- WORK INSTRUCTIONS: Word for word, return the lines from the start of the entries below through the line that has "first_place: [350, 367, 394, 418]".

- MATERIAL SUPPLIED:

··········

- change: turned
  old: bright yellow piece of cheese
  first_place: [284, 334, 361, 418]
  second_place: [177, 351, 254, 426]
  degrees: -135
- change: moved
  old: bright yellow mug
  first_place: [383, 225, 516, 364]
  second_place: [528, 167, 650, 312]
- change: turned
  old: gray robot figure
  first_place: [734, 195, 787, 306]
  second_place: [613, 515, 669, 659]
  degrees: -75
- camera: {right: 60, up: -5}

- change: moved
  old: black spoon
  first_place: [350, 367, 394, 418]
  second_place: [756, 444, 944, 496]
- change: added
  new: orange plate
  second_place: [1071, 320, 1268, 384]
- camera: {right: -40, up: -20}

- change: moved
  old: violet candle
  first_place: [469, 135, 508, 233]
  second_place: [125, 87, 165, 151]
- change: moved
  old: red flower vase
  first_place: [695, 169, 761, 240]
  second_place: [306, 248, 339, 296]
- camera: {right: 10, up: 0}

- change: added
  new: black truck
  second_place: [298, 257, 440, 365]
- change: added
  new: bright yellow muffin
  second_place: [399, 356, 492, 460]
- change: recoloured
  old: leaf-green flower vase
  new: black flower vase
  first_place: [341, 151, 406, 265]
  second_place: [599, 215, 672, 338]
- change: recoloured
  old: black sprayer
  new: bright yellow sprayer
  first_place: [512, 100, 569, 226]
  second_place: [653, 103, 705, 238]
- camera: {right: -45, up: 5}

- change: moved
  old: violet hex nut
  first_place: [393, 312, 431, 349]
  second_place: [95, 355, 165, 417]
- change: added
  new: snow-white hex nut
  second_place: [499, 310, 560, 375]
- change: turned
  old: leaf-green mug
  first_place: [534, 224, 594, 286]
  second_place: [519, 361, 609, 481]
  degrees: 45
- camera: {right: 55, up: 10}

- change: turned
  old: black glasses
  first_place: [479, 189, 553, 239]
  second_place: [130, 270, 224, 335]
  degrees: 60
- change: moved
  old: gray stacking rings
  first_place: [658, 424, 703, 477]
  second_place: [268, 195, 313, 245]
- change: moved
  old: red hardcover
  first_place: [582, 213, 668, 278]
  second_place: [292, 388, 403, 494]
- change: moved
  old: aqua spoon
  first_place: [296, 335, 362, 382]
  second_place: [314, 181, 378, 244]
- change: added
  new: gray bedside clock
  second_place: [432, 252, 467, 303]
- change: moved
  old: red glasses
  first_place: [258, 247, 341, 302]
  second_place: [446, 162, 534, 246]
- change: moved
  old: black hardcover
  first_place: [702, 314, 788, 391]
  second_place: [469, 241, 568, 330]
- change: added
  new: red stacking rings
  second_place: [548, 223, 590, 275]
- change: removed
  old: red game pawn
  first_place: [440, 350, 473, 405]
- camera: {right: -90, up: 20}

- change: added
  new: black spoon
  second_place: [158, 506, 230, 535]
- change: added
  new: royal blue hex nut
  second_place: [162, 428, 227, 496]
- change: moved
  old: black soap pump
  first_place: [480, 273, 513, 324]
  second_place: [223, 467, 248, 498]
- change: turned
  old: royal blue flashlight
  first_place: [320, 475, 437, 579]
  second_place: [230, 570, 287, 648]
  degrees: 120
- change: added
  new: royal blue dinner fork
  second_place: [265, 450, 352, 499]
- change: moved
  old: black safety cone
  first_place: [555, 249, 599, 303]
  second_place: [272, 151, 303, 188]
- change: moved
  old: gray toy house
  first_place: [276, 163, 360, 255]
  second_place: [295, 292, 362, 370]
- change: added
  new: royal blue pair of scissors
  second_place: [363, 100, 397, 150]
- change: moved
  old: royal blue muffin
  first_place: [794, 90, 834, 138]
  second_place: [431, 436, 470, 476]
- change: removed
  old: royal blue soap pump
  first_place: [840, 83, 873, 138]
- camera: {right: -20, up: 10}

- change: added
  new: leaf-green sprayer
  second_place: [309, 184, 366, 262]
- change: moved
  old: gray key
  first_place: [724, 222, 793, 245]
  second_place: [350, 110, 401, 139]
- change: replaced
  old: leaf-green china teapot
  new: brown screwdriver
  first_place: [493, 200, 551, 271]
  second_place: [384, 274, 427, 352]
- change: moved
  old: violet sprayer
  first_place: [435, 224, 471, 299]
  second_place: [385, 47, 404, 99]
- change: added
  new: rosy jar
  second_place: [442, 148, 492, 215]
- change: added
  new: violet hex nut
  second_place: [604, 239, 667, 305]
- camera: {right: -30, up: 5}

··········

- ANSWER TO THIS EXERCISE:
- change: turned
  old: bright yellow piece of cheese
  first_place: [284, 334, 361, 418]
  second_place: [177, 351, 254, 426]
  degrees: -135
- change: moved
  old: bright yellow mug
  first_place: [383, 225, 516, 364]
  second_place: [528, 167, 650, 312]
- change: turned
  old: gray robot figure
  first_place: [734, 195, 787, 306]
  second_place: [613, 515, 669, 659]
  degrees: -75
- camera: {right: 60, up: -5}

- change: moved
  old: black spoon
  first_place: [350, 367, 394, 418]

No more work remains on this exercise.